---------- Data ----------

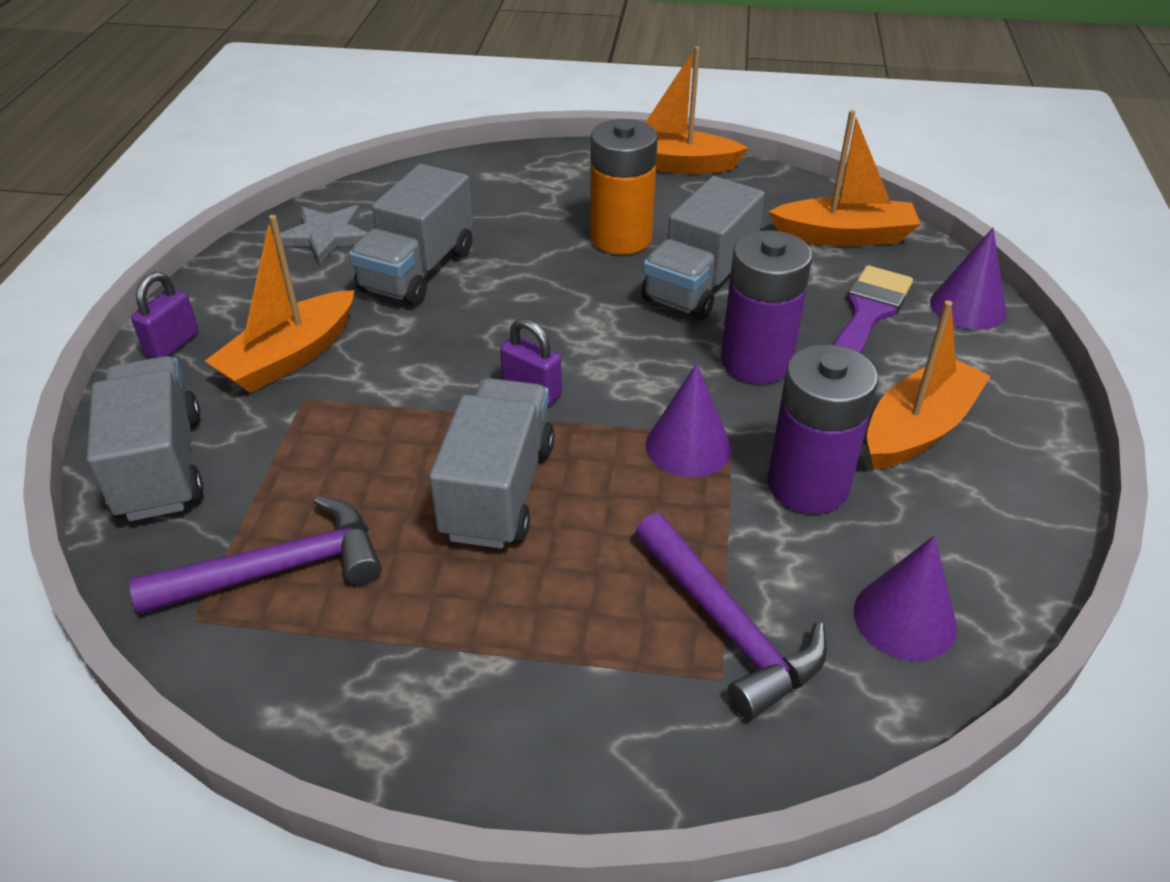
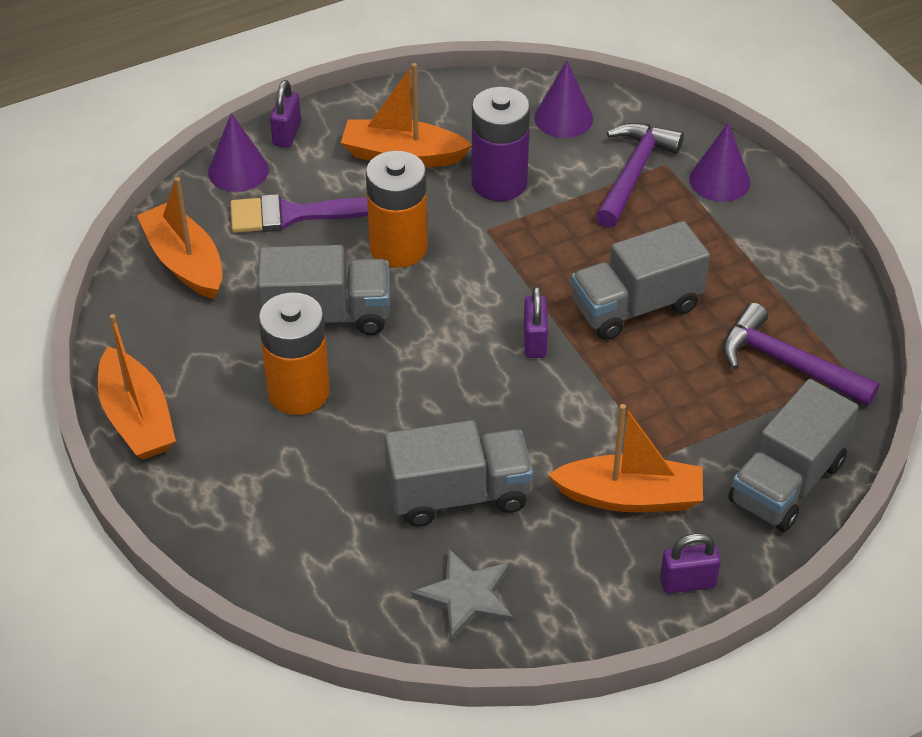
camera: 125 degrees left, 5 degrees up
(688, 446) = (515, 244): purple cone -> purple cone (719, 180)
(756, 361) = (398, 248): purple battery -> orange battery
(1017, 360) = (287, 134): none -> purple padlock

----------

What to do
All lines from the one with "(756, 361) = (398, 248): purple" to the end of the material above should be copied exactly, both ends included, and nothing else.

Result
(756, 361) = (398, 248): purple battery -> orange battery
(1017, 360) = (287, 134): none -> purple padlock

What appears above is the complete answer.